• GOAL OF THE EXERCISE:
Word for word, set down the records and skip each picture.

Before-and-after object listings
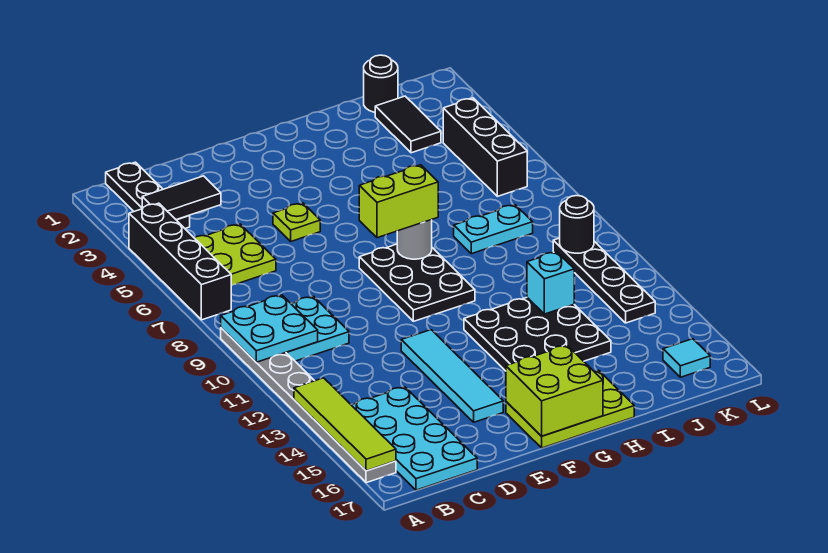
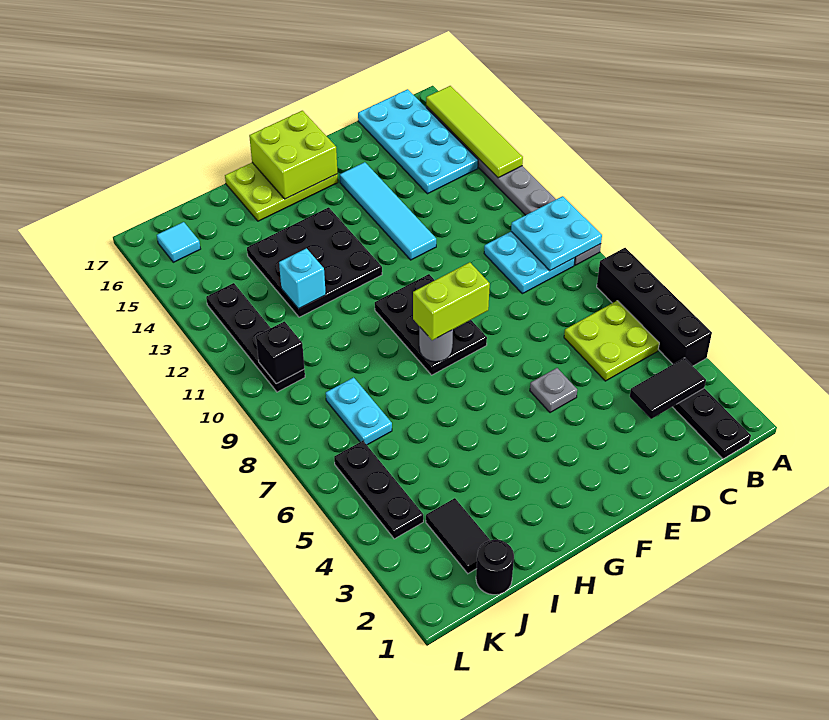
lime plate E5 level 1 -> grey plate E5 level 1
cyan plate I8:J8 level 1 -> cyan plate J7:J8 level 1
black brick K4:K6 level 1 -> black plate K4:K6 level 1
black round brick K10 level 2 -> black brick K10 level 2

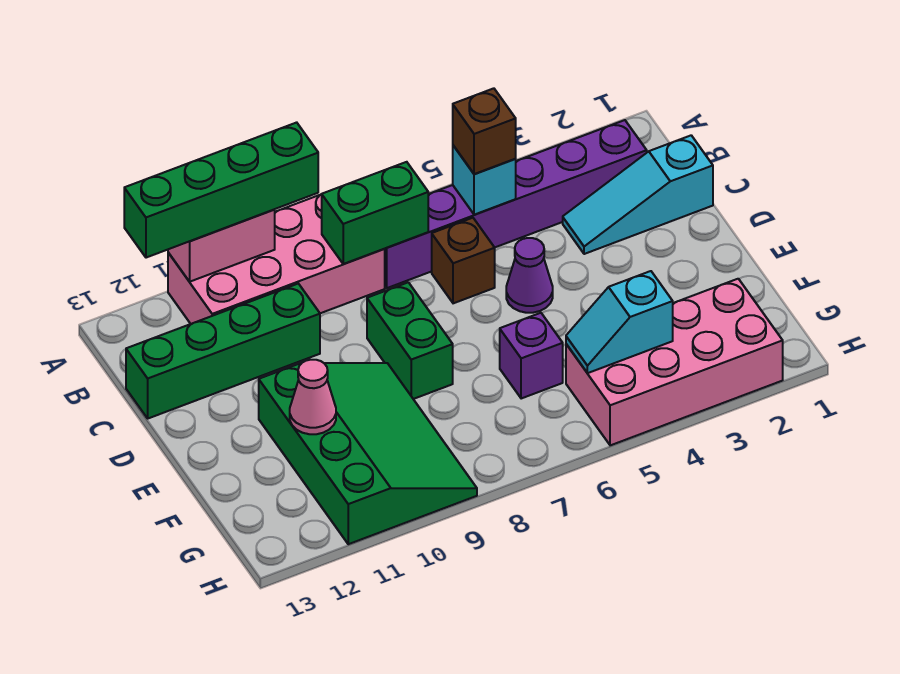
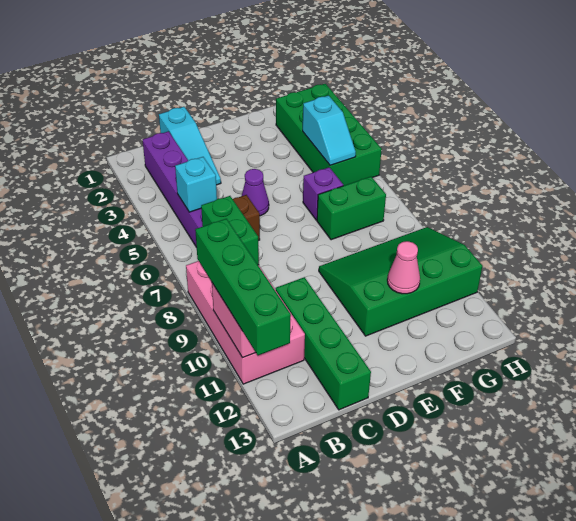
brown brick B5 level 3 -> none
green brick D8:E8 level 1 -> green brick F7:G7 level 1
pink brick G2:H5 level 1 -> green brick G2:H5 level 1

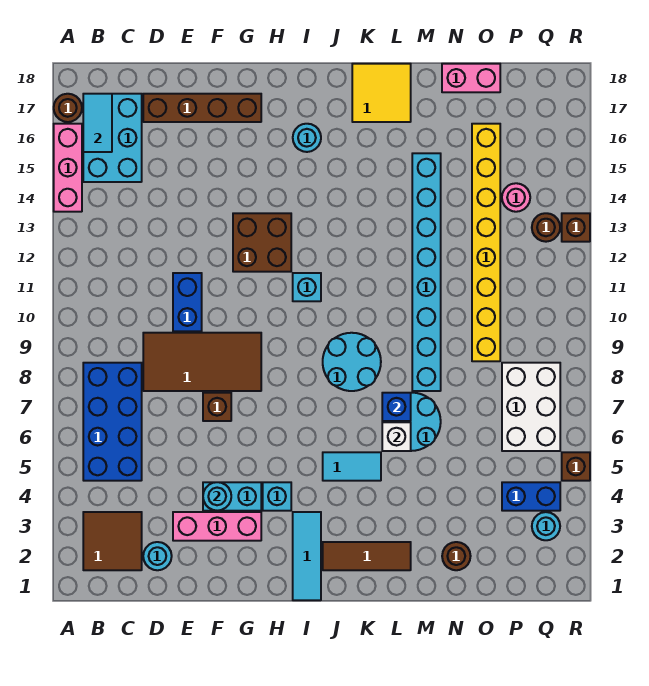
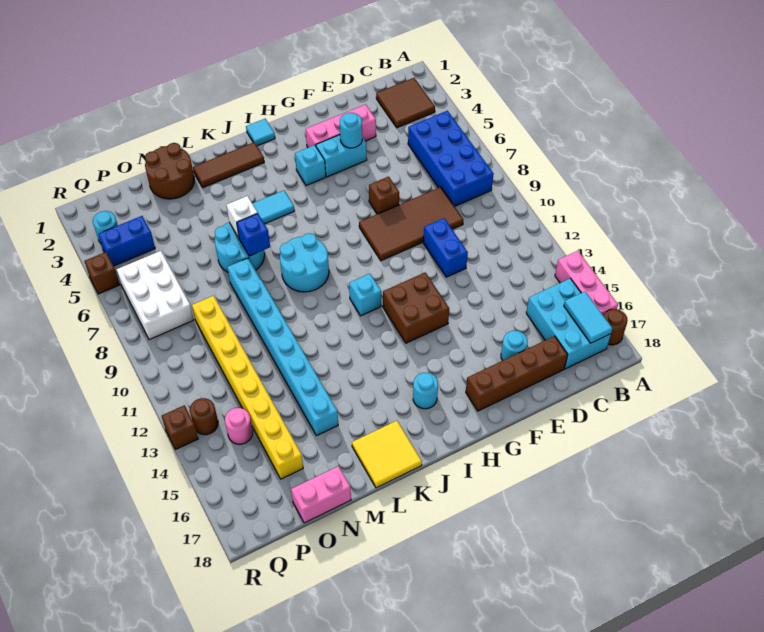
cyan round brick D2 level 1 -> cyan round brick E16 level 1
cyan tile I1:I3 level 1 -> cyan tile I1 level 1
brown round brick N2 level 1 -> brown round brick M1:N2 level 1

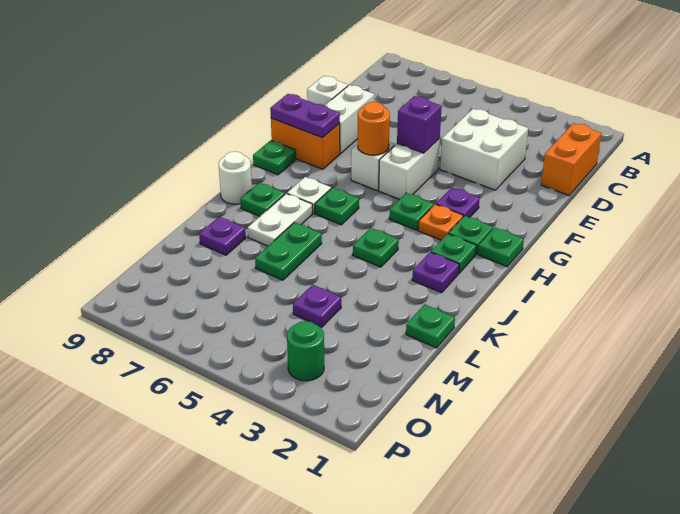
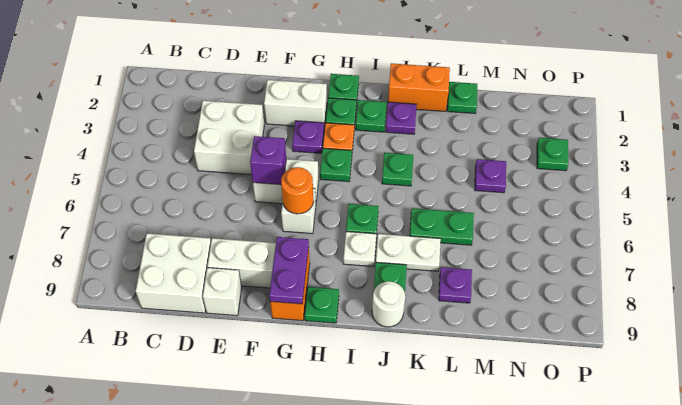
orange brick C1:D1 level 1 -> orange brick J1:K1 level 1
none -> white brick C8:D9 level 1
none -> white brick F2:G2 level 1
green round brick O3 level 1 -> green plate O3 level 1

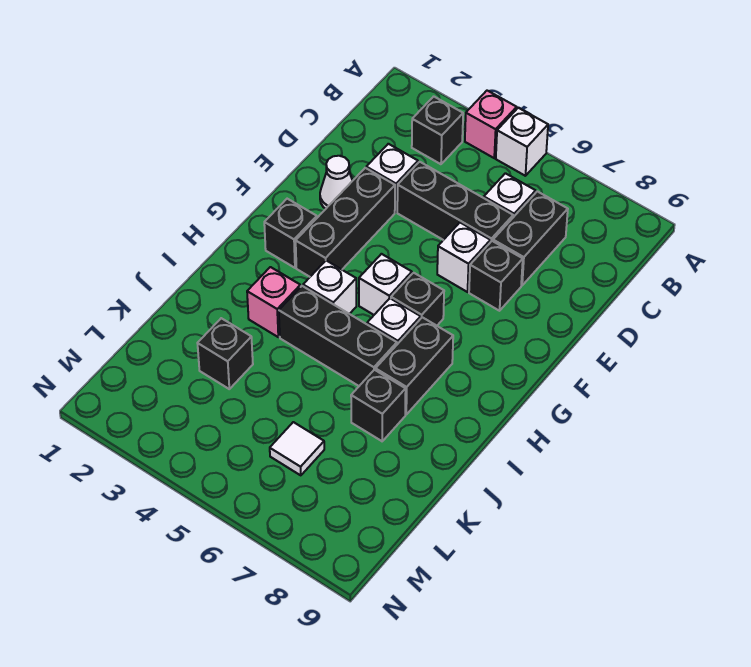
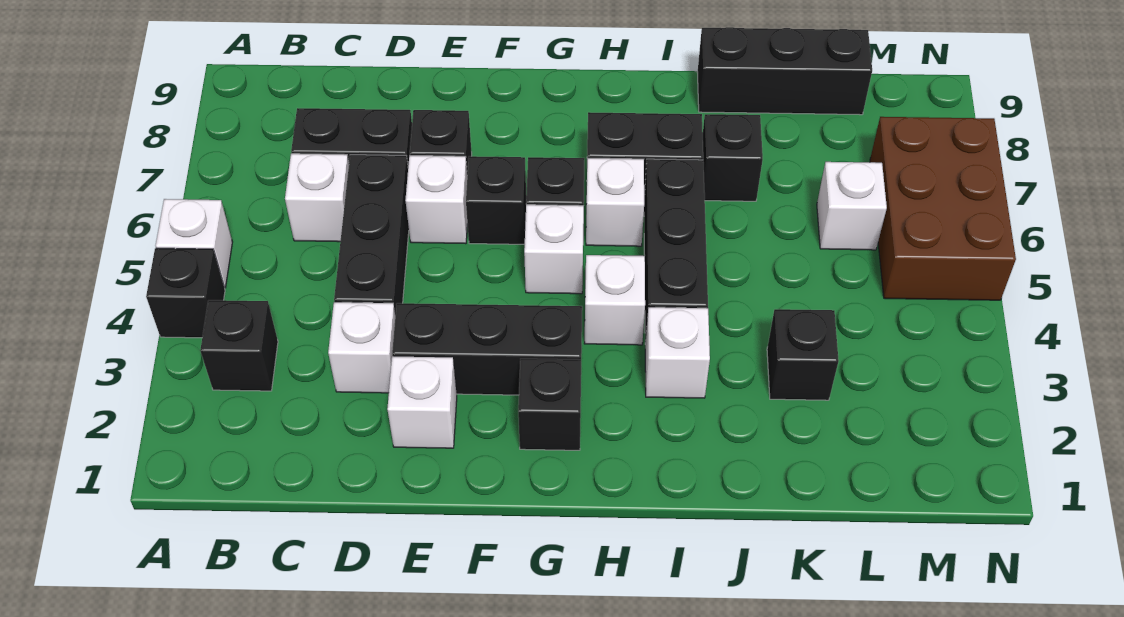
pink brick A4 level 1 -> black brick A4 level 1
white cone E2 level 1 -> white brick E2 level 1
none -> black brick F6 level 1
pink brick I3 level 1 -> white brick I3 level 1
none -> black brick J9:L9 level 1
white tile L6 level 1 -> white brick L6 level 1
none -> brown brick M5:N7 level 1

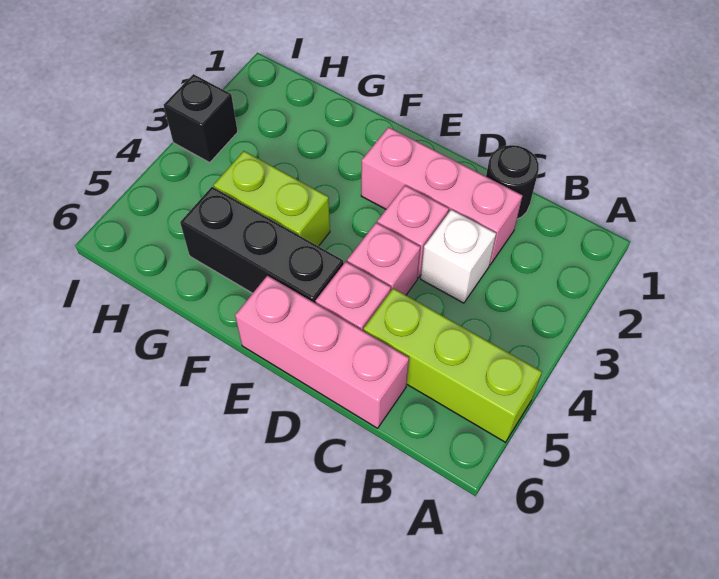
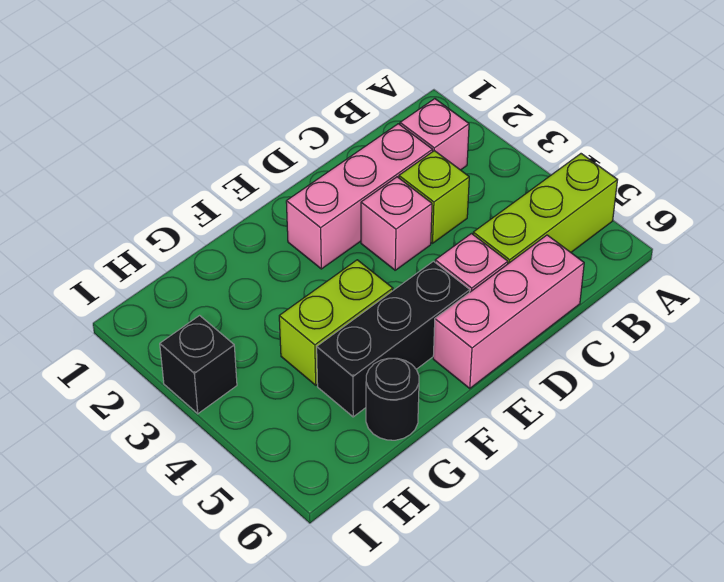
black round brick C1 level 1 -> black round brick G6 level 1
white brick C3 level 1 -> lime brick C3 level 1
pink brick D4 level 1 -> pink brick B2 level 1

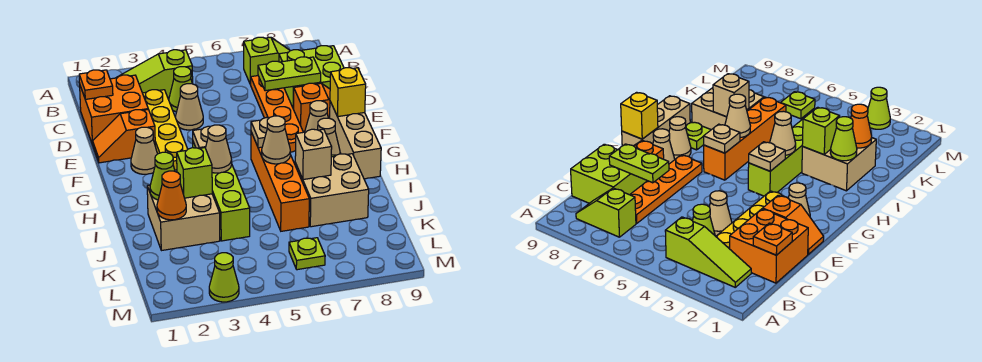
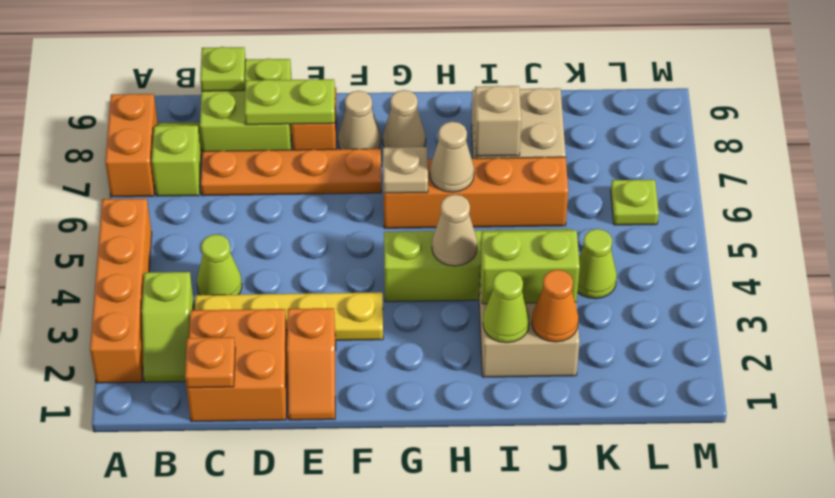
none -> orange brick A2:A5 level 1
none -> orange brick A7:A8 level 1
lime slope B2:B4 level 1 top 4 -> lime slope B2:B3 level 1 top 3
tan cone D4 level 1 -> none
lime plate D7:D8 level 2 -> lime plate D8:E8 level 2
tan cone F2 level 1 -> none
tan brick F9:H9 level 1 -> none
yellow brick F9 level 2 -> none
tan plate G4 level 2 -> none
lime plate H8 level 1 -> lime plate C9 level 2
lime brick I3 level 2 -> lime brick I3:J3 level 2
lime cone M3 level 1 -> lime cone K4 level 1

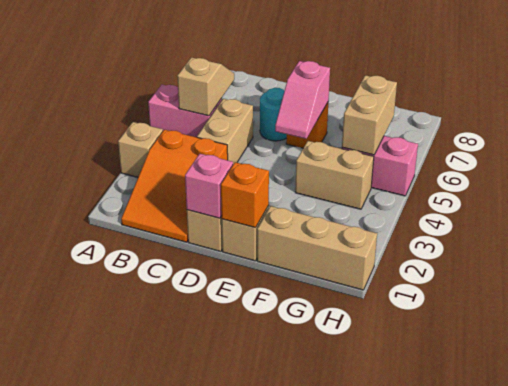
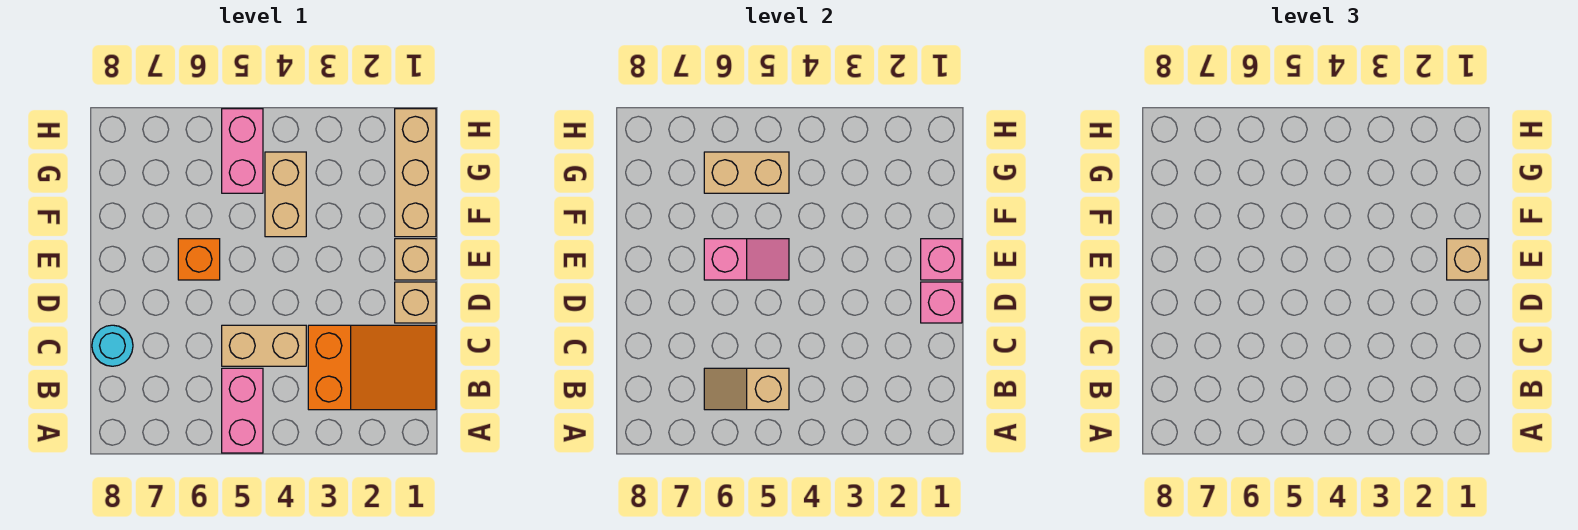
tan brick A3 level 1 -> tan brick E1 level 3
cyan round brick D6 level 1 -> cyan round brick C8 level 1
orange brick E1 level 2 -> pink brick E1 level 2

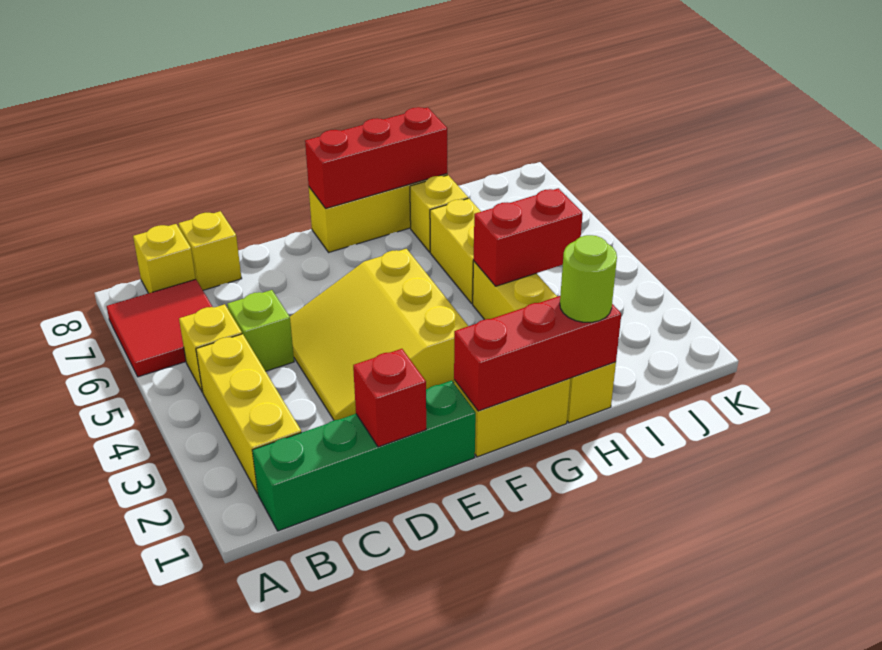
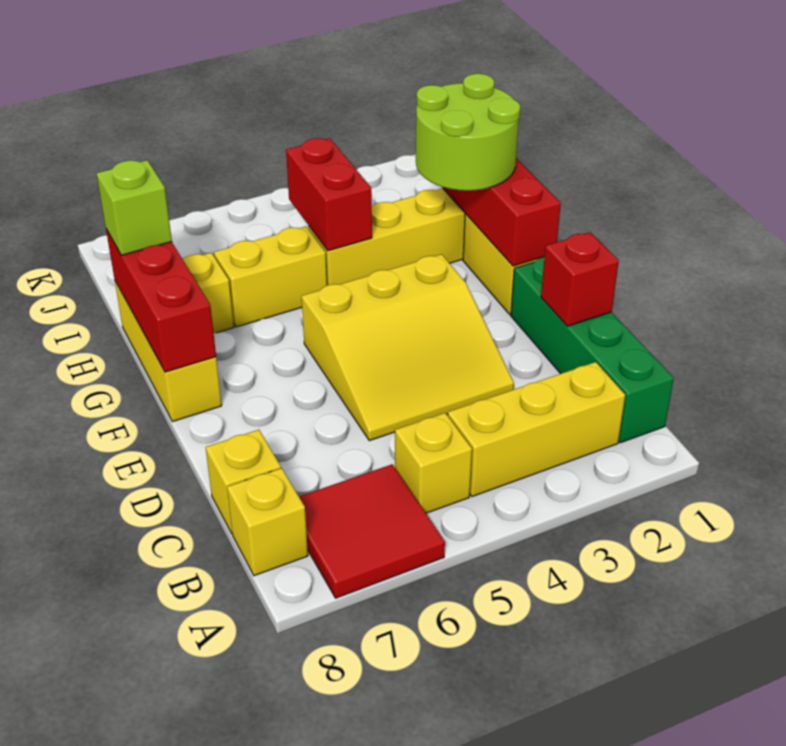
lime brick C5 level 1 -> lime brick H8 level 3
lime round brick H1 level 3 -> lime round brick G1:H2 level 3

• ANSWER SECTION:
lime plate E5 level 1 -> grey plate E5 level 1
cyan plate I8:J8 level 1 -> cyan plate J7:J8 level 1
black brick K4:K6 level 1 -> black plate K4:K6 level 1
black round brick K10 level 2 -> black brick K10 level 2

brown brick B5 level 3 -> none
green brick D8:E8 level 1 -> green brick F7:G7 level 1
pink brick G2:H5 level 1 -> green brick G2:H5 level 1

cyan round brick D2 level 1 -> cyan round brick E16 level 1
cyan tile I1:I3 level 1 -> cyan tile I1 level 1
brown round brick N2 level 1 -> brown round brick M1:N2 level 1

orange brick C1:D1 level 1 -> orange brick J1:K1 level 1
none -> white brick C8:D9 level 1
none -> white brick F2:G2 level 1
green round brick O3 level 1 -> green plate O3 level 1

pink brick A4 level 1 -> black brick A4 level 1
white cone E2 level 1 -> white brick E2 level 1
none -> black brick F6 level 1
pink brick I3 level 1 -> white brick I3 level 1
none -> black brick J9:L9 level 1
white tile L6 level 1 -> white brick L6 level 1
none -> brown brick M5:N7 level 1

black round brick C1 level 1 -> black round brick G6 level 1
white brick C3 level 1 -> lime brick C3 level 1
pink brick D4 level 1 -> pink brick B2 level 1

none -> orange brick A2:A5 level 1
none -> orange brick A7:A8 level 1
lime slope B2:B4 level 1 top 4 -> lime slope B2:B3 level 1 top 3
tan cone D4 level 1 -> none
lime plate D7:D8 level 2 -> lime plate D8:E8 level 2
tan cone F2 level 1 -> none
tan brick F9:H9 level 1 -> none
yellow brick F9 level 2 -> none
tan plate G4 level 2 -> none
lime plate H8 level 1 -> lime plate C9 level 2
lime brick I3 level 2 -> lime brick I3:J3 level 2
lime cone M3 level 1 -> lime cone K4 level 1

tan brick A3 level 1 -> tan brick E1 level 3
cyan round brick D6 level 1 -> cyan round brick C8 level 1
orange brick E1 level 2 -> pink brick E1 level 2

lime brick C5 level 1 -> lime brick H8 level 3
lime round brick H1 level 3 -> lime round brick G1:H2 level 3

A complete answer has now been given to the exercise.